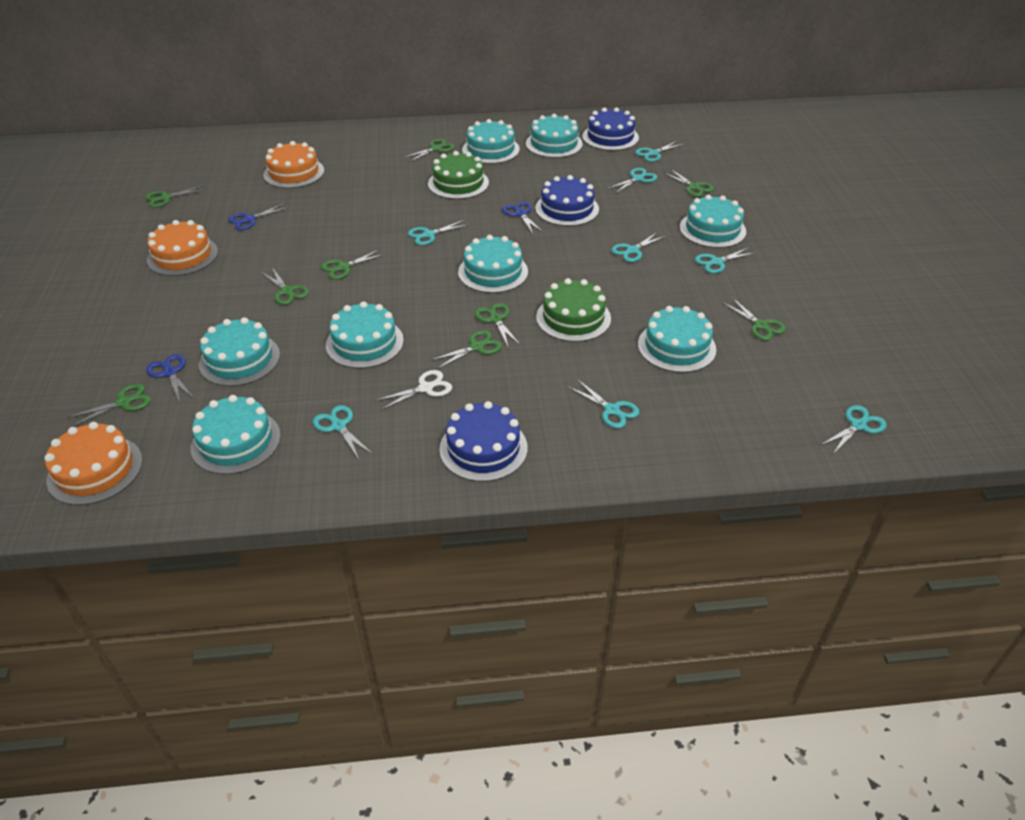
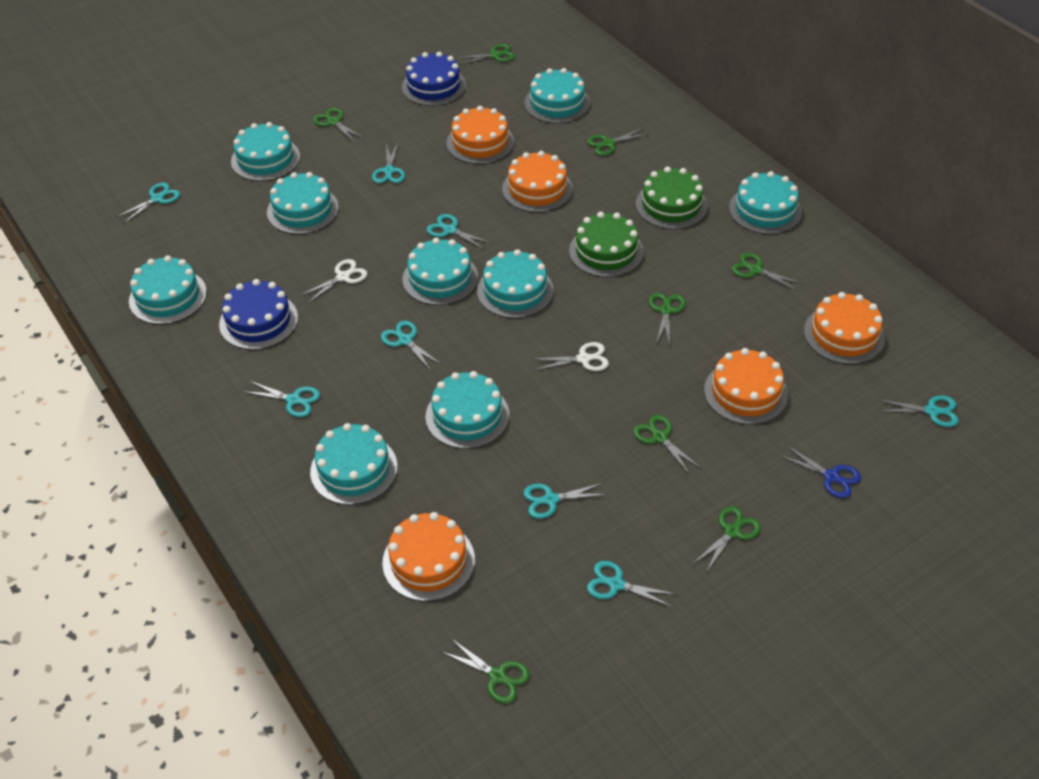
blue cake: 3 -> 2
blue scissors: 3 -> 1
green scissors: 9 -> 8
orange cake: 3 -> 5
turquoise cake: 8 -> 9
white scissors: 1 -> 2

EXERCISE PROMPT: Excluding the pictures, reproduce every entry exactly as given.

OUTPUT:
blue cake: 3 -> 2
blue scissors: 3 -> 1
green scissors: 9 -> 8
orange cake: 3 -> 5
turquoise cake: 8 -> 9
white scissors: 1 -> 2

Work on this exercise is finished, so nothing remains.